Stored items:
|---|
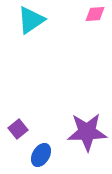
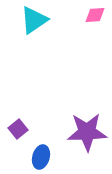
pink diamond: moved 1 px down
cyan triangle: moved 3 px right
blue ellipse: moved 2 px down; rotated 15 degrees counterclockwise
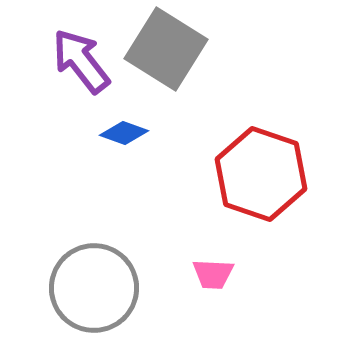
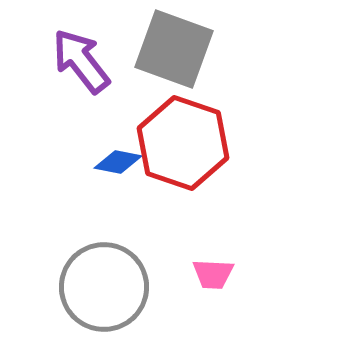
gray square: moved 8 px right; rotated 12 degrees counterclockwise
blue diamond: moved 6 px left, 29 px down; rotated 9 degrees counterclockwise
red hexagon: moved 78 px left, 31 px up
gray circle: moved 10 px right, 1 px up
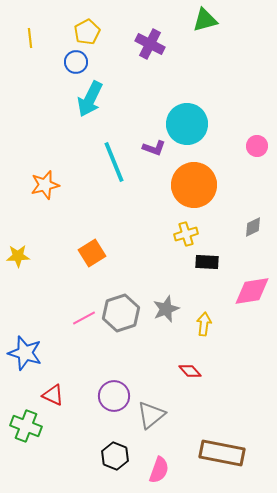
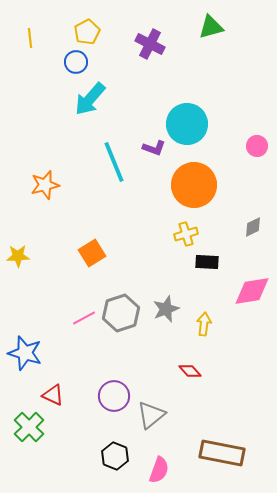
green triangle: moved 6 px right, 7 px down
cyan arrow: rotated 15 degrees clockwise
green cross: moved 3 px right, 1 px down; rotated 24 degrees clockwise
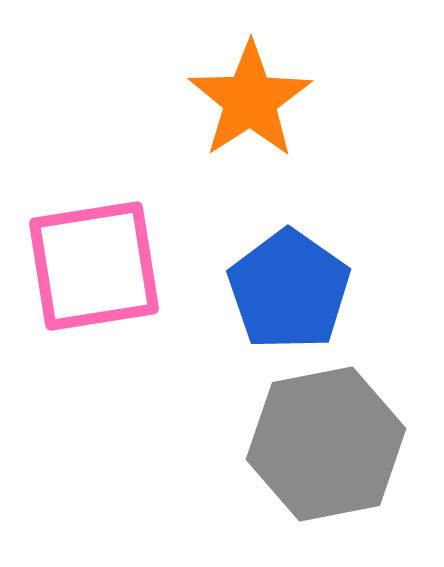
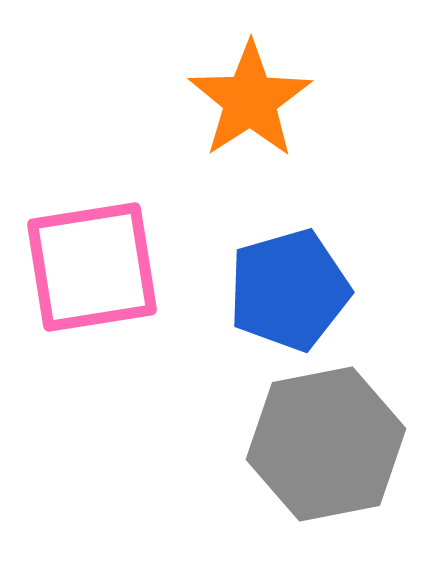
pink square: moved 2 px left, 1 px down
blue pentagon: rotated 21 degrees clockwise
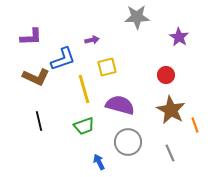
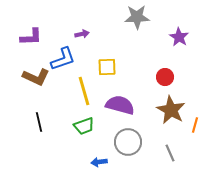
purple arrow: moved 10 px left, 6 px up
yellow square: rotated 12 degrees clockwise
red circle: moved 1 px left, 2 px down
yellow line: moved 2 px down
black line: moved 1 px down
orange line: rotated 35 degrees clockwise
blue arrow: rotated 70 degrees counterclockwise
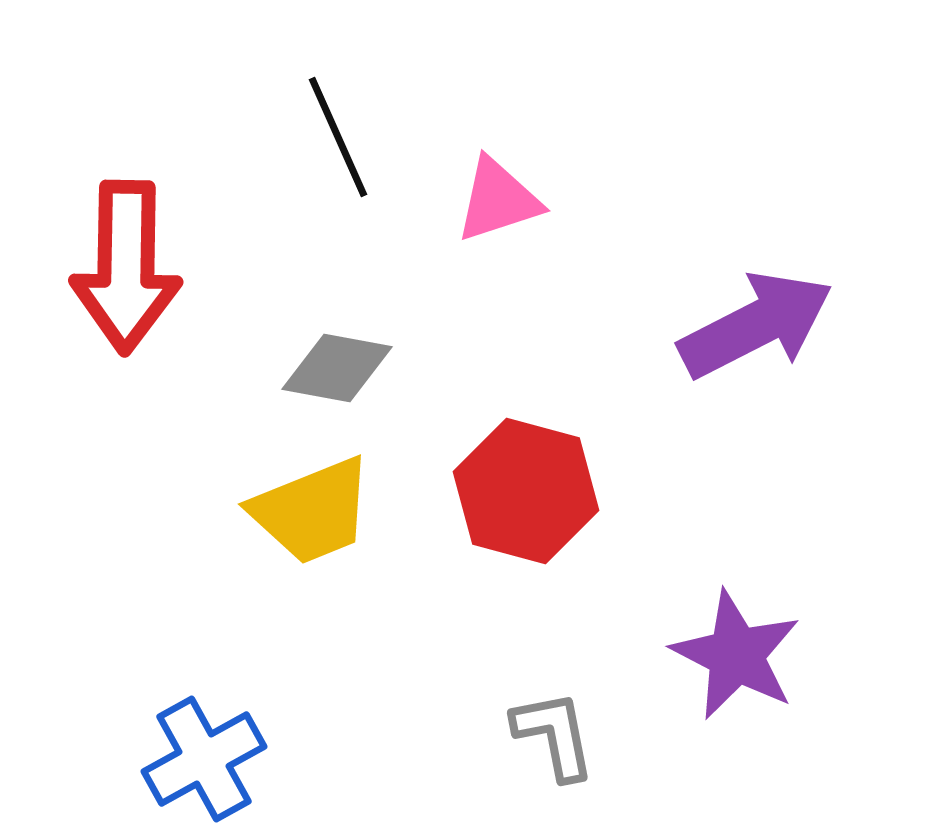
|---|
» **TASK ITEM**: Your task is a word-for-word transcription of the entries, leaving out all pictures.

» **TASK RESPONSE**:
pink diamond: moved 1 px down
cyan triangle: moved 3 px right
blue ellipse: moved 2 px down; rotated 15 degrees counterclockwise
gray square: moved 8 px right; rotated 12 degrees counterclockwise
blue diamond: moved 6 px left, 29 px down; rotated 9 degrees counterclockwise
red hexagon: moved 78 px left, 31 px up
gray circle: moved 10 px right, 1 px up
green triangle: moved 6 px right, 7 px down
cyan arrow: rotated 15 degrees clockwise
green cross: moved 3 px right, 1 px down; rotated 24 degrees clockwise
pink square: moved 2 px left, 1 px down
blue pentagon: rotated 21 degrees clockwise
purple arrow: moved 10 px left, 6 px up
yellow square: rotated 12 degrees clockwise
red circle: moved 1 px left, 2 px down
yellow line: moved 2 px down
black line: moved 1 px down
orange line: rotated 35 degrees clockwise
blue arrow: rotated 70 degrees counterclockwise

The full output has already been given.